--- Problem to work on ---
Go through the entries below and print, exactly, the lines starting at the one with "stool: (437, 825) -> (254, 668), removed" and ending at the one with "toilet: (805, 468)", keeping both ends and no others.

--- Data supplied ---
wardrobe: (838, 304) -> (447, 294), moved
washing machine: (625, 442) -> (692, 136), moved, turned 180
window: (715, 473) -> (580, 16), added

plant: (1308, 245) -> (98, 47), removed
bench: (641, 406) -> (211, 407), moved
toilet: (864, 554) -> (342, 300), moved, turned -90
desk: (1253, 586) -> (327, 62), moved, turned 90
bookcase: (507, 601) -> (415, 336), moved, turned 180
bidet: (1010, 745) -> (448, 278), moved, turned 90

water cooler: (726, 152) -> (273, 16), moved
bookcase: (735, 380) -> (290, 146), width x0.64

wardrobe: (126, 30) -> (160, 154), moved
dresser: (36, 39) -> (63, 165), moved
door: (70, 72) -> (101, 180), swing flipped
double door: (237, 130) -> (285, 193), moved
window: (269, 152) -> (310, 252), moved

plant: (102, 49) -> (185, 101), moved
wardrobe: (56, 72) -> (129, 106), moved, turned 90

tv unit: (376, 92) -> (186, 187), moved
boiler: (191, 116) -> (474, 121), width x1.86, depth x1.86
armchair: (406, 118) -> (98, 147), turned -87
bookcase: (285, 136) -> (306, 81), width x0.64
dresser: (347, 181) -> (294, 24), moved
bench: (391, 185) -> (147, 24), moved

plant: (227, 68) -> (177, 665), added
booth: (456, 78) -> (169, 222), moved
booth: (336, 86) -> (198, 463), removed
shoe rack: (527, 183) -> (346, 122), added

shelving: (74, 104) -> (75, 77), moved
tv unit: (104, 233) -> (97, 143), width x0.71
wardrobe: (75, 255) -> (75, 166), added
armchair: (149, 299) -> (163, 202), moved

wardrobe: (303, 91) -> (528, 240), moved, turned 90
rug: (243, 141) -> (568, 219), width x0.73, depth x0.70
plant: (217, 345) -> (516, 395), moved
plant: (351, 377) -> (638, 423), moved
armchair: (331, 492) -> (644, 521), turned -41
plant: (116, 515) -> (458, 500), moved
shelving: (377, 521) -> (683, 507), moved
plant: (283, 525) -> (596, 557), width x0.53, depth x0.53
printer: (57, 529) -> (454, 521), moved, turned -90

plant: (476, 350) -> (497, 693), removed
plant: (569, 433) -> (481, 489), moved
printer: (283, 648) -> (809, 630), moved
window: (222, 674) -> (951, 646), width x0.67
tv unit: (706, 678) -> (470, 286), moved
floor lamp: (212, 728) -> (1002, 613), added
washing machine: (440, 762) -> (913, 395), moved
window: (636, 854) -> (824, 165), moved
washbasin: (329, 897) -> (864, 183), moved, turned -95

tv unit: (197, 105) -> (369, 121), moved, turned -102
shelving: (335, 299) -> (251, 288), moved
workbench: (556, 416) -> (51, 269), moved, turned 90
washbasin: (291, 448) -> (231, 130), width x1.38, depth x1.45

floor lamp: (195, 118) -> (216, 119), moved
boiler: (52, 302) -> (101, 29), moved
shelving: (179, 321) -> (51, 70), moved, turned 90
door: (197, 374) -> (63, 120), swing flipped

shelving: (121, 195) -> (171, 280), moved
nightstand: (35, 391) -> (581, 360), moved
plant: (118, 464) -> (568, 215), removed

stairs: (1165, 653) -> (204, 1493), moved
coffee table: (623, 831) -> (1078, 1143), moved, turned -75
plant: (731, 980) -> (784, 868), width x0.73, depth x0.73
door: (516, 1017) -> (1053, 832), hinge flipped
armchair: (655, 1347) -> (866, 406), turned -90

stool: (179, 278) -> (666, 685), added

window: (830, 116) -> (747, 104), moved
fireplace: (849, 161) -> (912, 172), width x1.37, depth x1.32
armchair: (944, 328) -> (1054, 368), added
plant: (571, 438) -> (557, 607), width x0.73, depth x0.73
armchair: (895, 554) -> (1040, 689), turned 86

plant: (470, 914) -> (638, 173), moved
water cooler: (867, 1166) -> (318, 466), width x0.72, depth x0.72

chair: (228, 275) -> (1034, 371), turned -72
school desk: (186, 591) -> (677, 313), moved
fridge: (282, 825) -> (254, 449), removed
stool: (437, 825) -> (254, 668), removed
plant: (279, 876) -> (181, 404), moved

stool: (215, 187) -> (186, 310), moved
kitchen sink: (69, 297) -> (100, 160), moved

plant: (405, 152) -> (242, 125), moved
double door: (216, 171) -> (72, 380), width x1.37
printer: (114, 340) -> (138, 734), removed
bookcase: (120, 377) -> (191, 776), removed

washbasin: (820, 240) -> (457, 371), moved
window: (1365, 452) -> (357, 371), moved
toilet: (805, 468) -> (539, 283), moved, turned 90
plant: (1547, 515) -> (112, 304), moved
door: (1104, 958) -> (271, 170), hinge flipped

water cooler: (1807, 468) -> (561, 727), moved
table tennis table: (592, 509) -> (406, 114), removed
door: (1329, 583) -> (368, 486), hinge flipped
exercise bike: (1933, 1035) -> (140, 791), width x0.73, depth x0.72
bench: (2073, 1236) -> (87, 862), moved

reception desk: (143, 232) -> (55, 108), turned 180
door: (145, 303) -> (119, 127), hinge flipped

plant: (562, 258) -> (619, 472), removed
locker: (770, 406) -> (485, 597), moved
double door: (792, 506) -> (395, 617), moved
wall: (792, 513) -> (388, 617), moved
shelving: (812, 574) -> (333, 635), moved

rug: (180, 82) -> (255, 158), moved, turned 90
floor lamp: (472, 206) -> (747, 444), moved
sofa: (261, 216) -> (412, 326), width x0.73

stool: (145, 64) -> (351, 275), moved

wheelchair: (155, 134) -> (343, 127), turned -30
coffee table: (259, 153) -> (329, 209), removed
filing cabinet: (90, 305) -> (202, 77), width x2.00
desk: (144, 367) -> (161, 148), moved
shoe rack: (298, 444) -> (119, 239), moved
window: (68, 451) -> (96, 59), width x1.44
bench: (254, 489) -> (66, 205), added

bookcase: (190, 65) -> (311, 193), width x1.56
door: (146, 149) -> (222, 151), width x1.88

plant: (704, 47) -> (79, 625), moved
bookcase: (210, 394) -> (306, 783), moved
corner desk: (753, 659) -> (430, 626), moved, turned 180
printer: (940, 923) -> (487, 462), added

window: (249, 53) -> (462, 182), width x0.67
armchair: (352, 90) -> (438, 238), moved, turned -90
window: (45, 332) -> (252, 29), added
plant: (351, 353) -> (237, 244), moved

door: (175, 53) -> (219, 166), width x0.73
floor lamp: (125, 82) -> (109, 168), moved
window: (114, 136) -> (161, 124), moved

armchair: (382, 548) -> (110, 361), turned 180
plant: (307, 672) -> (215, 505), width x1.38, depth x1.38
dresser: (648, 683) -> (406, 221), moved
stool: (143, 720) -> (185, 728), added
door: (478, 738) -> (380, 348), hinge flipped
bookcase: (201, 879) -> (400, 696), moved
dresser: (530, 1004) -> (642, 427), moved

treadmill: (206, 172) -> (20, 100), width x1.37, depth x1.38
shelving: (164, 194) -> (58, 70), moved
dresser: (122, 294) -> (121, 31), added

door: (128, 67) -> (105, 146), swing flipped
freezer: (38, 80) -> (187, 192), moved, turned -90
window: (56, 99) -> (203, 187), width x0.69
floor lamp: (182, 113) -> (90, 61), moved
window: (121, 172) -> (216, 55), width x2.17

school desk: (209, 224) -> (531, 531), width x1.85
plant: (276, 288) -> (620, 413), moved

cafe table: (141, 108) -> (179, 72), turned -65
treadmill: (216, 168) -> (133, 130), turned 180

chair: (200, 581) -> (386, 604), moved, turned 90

--- Exercise output ---
stool: (437, 825) -> (254, 668), removed
plant: (279, 876) -> (181, 404), moved

stool: (215, 187) -> (186, 310), moved
kitchen sink: (69, 297) -> (100, 160), moved

plant: (405, 152) -> (242, 125), moved
double door: (216, 171) -> (72, 380), width x1.37
printer: (114, 340) -> (138, 734), removed
bookcase: (120, 377) -> (191, 776), removed

washbasin: (820, 240) -> (457, 371), moved
window: (1365, 452) -> (357, 371), moved
toilet: (805, 468) -> (539, 283), moved, turned 90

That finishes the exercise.